### YOUR ASSIGNMENT
Scan the entries for the word "TRIG", and copy every line where it appears.

### Itemized modification records
BEGIN
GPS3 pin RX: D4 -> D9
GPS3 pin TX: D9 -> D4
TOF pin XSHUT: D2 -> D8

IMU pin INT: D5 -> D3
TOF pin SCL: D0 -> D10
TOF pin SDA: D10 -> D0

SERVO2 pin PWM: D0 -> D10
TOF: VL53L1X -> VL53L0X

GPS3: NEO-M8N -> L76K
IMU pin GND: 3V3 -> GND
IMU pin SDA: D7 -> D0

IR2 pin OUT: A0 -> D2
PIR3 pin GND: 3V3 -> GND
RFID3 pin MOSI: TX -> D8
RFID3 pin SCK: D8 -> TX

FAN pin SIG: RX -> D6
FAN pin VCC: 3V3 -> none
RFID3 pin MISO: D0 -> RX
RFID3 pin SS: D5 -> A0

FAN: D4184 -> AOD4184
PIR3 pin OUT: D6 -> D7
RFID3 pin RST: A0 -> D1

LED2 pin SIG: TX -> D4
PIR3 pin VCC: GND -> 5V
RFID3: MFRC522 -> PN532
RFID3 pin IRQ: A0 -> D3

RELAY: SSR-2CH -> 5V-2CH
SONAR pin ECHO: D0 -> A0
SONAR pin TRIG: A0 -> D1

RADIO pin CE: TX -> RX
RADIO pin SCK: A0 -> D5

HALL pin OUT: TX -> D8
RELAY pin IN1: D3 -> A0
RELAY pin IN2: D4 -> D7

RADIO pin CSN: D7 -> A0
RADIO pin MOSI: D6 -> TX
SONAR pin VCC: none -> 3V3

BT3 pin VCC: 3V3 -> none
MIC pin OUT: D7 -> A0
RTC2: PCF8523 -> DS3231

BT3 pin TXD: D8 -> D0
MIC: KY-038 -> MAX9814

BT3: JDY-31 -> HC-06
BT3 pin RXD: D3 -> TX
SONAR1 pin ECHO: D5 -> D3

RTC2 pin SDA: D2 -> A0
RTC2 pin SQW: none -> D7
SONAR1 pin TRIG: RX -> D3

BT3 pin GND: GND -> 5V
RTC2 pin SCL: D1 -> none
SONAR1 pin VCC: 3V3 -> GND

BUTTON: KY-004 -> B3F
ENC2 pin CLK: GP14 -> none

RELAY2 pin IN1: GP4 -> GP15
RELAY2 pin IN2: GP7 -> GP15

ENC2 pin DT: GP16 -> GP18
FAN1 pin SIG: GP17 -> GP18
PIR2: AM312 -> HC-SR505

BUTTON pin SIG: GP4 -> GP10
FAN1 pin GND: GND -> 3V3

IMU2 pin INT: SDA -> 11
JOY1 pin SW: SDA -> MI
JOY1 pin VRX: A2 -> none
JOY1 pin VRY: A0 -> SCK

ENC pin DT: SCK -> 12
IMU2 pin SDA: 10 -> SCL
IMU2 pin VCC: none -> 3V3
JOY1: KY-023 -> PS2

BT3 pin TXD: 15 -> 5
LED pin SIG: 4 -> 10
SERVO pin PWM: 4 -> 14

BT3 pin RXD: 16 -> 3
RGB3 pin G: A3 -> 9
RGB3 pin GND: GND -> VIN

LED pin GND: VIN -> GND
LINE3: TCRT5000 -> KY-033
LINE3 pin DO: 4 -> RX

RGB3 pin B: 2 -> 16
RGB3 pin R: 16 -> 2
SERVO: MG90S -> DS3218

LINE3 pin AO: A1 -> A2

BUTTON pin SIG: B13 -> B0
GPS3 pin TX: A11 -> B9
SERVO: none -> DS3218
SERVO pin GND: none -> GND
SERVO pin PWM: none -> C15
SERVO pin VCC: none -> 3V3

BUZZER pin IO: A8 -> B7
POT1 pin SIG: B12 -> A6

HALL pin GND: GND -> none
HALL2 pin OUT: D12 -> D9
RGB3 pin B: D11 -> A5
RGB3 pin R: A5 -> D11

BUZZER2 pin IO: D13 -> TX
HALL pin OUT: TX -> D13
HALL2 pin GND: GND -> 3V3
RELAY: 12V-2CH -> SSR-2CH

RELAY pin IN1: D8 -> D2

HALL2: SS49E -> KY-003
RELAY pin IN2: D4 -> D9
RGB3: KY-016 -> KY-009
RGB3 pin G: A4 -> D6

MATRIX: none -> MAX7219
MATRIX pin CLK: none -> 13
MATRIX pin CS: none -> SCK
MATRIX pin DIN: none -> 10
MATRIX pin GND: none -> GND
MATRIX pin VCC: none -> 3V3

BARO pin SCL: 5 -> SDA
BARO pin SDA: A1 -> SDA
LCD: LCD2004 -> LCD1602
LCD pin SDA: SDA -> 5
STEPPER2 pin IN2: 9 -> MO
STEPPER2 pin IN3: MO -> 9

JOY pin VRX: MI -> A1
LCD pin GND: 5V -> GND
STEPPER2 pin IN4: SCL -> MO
END
### ANSWER
SONAR pin TRIG: A0 -> D1
SONAR1 pin TRIG: RX -> D3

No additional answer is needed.